• [Instructions for the task] Leaving out the images, return the data below exactly as it is written.

• [Exercise materials]
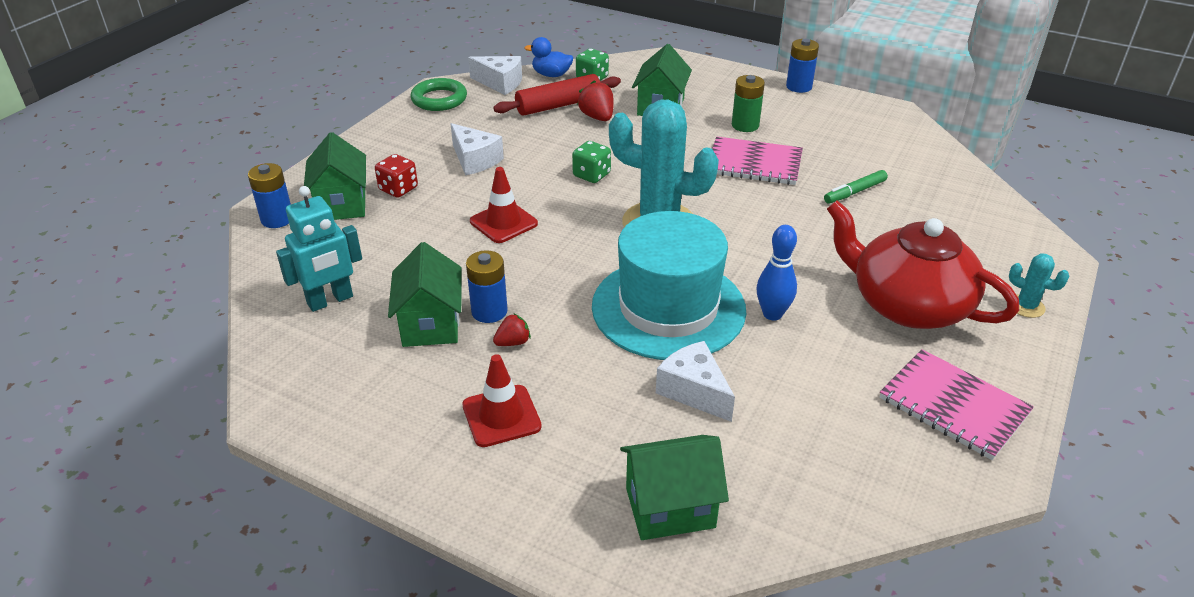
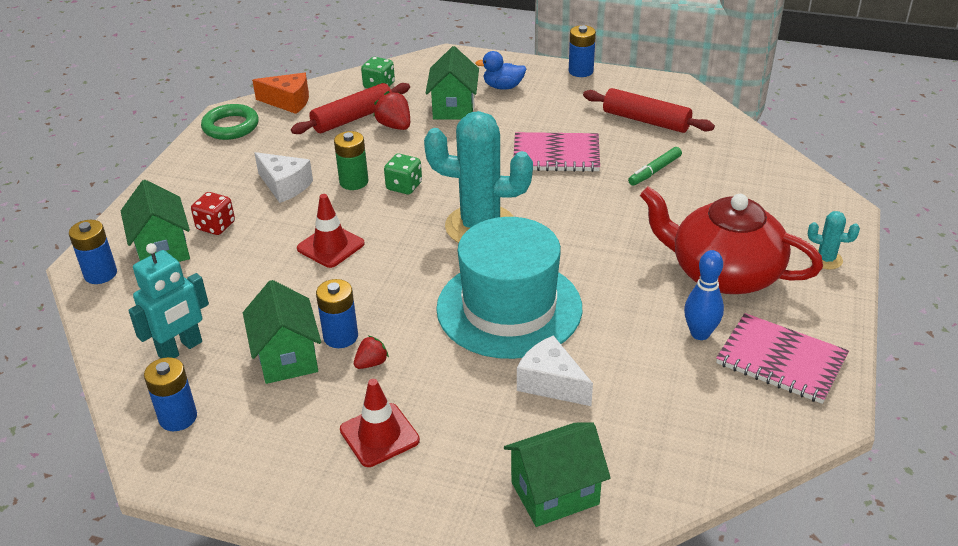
camera: 10 degrees left, 0 degrees up
(308, 366) = (178, 417): none -> blue battery
(500, 83) = (288, 102): white cheese -> orange cheese
(551, 75) = (337, 87): blue duck -> blue duck (503, 87)
(745, 125) = (539, 117): green battery -> green battery (354, 182)
(772, 314) = (605, 299): blue bowling pin -> blue bowling pin (700, 333)
(856, 142) = (646, 120): none -> red rolling pin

• [Response to this exercise]
camera: 10 degrees left, 0 degrees up
(308, 366) = (178, 417): none -> blue battery
(500, 83) = (288, 102): white cheese -> orange cheese
(551, 75) = (337, 87): blue duck -> blue duck (503, 87)
(745, 125) = (539, 117): green battery -> green battery (354, 182)
(772, 314) = (605, 299): blue bowling pin -> blue bowling pin (700, 333)
(856, 142) = (646, 120): none -> red rolling pin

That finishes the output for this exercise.